= Exercise =
Pull out the stretch of records below from the very first line through the line containing "pink L-shape at (519, 75): moved", and copy those lines word for word.

= Records from a dataset =
BEGIN

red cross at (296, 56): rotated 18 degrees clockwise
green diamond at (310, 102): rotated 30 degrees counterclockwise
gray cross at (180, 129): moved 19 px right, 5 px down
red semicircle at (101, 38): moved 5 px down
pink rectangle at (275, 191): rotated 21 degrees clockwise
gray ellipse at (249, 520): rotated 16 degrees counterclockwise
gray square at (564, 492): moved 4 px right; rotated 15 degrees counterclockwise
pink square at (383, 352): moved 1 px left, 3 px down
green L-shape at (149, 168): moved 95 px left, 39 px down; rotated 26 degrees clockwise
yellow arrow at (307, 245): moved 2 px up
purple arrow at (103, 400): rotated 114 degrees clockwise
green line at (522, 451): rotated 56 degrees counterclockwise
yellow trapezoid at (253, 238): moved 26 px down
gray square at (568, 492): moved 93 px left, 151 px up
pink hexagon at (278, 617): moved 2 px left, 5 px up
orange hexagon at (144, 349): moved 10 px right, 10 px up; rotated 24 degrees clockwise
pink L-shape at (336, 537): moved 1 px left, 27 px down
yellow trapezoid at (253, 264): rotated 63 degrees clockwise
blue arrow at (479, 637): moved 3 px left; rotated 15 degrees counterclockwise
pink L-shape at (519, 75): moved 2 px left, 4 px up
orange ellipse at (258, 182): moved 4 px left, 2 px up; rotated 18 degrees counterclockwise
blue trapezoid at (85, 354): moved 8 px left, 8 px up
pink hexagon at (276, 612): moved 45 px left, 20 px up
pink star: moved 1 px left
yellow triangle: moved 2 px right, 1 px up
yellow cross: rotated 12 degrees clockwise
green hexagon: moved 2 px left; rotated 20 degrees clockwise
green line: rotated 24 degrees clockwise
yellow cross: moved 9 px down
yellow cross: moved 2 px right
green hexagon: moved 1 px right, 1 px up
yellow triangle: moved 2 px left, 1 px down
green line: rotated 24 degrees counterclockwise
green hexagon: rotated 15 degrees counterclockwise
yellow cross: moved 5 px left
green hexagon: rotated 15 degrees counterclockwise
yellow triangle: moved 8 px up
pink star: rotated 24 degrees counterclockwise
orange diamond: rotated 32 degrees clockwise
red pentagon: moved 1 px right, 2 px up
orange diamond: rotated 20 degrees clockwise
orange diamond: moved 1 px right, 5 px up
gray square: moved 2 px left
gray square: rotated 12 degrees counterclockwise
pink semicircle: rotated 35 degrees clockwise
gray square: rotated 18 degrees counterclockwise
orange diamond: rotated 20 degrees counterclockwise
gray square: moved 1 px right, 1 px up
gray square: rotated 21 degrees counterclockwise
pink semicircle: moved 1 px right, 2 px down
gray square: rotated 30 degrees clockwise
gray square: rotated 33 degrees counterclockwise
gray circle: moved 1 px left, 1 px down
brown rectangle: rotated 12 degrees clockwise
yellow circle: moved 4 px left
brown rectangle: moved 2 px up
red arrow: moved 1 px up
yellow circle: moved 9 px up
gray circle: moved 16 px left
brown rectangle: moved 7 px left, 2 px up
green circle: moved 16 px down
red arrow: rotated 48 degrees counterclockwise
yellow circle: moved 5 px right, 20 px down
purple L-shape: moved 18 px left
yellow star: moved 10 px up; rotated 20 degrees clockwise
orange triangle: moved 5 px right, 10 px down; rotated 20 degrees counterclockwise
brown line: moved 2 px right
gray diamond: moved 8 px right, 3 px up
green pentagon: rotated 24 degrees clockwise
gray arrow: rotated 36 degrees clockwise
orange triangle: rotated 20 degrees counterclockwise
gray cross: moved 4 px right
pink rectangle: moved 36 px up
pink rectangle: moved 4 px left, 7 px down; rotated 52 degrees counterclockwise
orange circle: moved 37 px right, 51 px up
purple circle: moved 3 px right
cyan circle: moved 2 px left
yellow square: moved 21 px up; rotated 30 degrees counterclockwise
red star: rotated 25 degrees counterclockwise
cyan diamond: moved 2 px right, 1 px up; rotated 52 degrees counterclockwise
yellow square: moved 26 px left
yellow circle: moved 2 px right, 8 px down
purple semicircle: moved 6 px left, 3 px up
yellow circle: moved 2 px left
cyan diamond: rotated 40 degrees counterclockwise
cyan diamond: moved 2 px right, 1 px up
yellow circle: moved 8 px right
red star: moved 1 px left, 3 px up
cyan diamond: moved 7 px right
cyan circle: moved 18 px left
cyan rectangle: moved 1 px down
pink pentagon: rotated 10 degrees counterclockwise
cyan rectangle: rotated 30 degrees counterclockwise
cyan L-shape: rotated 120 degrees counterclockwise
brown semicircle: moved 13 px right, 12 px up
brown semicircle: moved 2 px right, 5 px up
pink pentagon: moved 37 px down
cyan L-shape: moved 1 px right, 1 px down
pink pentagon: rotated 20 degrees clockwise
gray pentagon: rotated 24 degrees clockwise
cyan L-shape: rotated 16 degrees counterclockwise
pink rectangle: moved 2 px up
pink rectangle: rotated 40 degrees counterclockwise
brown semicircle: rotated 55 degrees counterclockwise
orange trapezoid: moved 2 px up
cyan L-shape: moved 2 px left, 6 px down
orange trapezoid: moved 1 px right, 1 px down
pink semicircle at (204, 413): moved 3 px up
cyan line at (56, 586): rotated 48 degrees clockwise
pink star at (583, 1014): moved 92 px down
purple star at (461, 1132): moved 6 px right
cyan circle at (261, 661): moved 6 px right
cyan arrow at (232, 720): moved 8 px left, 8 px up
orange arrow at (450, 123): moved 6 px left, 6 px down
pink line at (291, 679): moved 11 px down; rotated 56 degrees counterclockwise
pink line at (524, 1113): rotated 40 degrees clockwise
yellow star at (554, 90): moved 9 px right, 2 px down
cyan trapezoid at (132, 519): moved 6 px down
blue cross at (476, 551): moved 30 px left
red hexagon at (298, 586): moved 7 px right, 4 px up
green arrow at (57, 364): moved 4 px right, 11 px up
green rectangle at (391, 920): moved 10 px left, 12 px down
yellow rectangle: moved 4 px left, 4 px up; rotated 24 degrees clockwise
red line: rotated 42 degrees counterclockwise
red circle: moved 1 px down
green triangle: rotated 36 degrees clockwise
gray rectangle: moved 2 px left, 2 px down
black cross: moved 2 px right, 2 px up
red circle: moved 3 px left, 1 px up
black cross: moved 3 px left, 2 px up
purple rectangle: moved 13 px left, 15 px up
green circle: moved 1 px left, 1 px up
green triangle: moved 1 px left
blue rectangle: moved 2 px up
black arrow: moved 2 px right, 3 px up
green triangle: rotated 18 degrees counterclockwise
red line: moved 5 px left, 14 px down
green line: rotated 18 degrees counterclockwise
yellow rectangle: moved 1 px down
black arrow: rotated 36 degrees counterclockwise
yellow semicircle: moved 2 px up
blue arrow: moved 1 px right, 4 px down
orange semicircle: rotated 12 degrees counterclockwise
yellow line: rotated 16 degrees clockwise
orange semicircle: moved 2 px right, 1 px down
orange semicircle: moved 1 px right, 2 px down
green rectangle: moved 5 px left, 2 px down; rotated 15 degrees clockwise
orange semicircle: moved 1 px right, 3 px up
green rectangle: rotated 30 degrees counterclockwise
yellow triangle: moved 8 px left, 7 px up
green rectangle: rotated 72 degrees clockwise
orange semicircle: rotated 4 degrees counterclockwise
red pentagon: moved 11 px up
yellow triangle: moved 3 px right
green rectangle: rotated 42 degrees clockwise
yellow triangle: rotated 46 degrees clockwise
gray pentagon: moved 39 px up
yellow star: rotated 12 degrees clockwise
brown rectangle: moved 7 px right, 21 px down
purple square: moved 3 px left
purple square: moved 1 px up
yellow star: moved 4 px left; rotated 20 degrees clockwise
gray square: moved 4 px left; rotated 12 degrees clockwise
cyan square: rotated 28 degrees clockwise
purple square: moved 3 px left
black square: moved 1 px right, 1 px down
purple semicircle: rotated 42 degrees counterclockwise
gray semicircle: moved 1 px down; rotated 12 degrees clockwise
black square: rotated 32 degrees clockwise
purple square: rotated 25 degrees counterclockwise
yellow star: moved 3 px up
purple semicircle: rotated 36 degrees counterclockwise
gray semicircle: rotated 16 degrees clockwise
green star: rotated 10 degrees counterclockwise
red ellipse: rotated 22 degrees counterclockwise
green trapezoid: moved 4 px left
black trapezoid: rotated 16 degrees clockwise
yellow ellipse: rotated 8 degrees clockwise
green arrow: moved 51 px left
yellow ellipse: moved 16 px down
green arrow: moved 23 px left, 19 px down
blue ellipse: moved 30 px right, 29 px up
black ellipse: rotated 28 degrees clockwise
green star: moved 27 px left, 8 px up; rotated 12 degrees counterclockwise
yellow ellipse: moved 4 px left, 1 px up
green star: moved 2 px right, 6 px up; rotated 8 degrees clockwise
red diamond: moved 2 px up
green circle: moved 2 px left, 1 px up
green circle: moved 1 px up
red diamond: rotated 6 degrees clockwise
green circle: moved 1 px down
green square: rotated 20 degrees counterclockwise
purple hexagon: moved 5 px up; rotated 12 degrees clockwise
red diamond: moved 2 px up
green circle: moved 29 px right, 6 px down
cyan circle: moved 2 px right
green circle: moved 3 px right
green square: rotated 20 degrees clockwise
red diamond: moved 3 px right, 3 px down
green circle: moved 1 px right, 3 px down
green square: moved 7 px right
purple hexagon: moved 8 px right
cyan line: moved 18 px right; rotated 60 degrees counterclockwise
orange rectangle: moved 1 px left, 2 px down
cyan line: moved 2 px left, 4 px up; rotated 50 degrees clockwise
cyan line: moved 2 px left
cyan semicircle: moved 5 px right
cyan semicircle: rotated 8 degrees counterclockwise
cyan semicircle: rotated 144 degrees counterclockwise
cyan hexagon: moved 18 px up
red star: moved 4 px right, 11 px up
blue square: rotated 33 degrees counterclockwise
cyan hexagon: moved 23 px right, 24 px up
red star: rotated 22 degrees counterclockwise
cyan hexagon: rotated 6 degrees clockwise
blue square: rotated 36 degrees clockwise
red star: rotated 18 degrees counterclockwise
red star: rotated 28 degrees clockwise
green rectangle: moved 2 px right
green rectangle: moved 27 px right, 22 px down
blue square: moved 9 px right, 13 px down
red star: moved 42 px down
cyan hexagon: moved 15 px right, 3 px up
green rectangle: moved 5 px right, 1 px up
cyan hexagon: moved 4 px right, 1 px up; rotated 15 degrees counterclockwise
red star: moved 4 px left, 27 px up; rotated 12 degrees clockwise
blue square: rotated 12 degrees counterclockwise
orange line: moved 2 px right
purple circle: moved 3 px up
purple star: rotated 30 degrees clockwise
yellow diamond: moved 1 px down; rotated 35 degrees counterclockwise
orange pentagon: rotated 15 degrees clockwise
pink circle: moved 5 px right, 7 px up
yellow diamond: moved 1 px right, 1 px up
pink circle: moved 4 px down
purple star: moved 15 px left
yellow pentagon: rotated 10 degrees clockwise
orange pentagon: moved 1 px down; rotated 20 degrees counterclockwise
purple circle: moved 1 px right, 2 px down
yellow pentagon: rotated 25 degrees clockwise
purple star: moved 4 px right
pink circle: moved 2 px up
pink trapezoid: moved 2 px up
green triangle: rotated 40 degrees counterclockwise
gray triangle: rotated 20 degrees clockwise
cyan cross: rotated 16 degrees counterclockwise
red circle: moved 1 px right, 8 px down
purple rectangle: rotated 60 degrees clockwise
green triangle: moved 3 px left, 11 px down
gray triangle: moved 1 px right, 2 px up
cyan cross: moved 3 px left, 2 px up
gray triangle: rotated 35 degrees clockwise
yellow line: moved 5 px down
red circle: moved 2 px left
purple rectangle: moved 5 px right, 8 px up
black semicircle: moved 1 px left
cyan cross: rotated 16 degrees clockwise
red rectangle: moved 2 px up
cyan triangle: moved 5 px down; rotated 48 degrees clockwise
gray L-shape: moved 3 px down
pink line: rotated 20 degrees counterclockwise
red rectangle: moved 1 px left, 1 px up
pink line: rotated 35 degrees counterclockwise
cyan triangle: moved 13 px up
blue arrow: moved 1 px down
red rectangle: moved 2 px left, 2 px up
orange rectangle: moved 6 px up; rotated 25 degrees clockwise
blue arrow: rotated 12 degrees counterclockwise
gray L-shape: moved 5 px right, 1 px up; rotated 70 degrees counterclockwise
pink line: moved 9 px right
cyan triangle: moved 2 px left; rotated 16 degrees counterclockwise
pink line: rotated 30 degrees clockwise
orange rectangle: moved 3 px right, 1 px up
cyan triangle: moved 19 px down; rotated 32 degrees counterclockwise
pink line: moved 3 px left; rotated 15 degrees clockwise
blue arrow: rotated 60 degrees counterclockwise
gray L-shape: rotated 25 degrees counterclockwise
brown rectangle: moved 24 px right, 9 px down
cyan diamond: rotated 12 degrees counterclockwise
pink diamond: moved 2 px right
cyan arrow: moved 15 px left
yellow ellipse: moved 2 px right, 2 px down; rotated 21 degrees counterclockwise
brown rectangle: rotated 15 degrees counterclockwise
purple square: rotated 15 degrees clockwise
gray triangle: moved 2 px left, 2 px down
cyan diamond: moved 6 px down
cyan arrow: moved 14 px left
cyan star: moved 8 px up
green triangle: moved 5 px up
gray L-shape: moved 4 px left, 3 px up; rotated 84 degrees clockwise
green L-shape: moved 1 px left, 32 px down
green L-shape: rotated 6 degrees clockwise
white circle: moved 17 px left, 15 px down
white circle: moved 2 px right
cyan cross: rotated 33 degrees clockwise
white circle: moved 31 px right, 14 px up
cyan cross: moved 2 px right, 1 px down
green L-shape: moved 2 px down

END

= Expected output =
red cross at (296, 56): rotated 18 degrees clockwise
green diamond at (310, 102): rotated 30 degrees counterclockwise
gray cross at (180, 129): moved 19 px right, 5 px down
red semicircle at (101, 38): moved 5 px down
pink rectangle at (275, 191): rotated 21 degrees clockwise
gray ellipse at (249, 520): rotated 16 degrees counterclockwise
gray square at (564, 492): moved 4 px right; rotated 15 degrees counterclockwise
pink square at (383, 352): moved 1 px left, 3 px down
green L-shape at (149, 168): moved 95 px left, 39 px down; rotated 26 degrees clockwise
yellow arrow at (307, 245): moved 2 px up
purple arrow at (103, 400): rotated 114 degrees clockwise
green line at (522, 451): rotated 56 degrees counterclockwise
yellow trapezoid at (253, 238): moved 26 px down
gray square at (568, 492): moved 93 px left, 151 px up
pink hexagon at (278, 617): moved 2 px left, 5 px up
orange hexagon at (144, 349): moved 10 px right, 10 px up; rotated 24 degrees clockwise
pink L-shape at (336, 537): moved 1 px left, 27 px down
yellow trapezoid at (253, 264): rotated 63 degrees clockwise
blue arrow at (479, 637): moved 3 px left; rotated 15 degrees counterclockwise
pink L-shape at (519, 75): moved 2 px left, 4 px up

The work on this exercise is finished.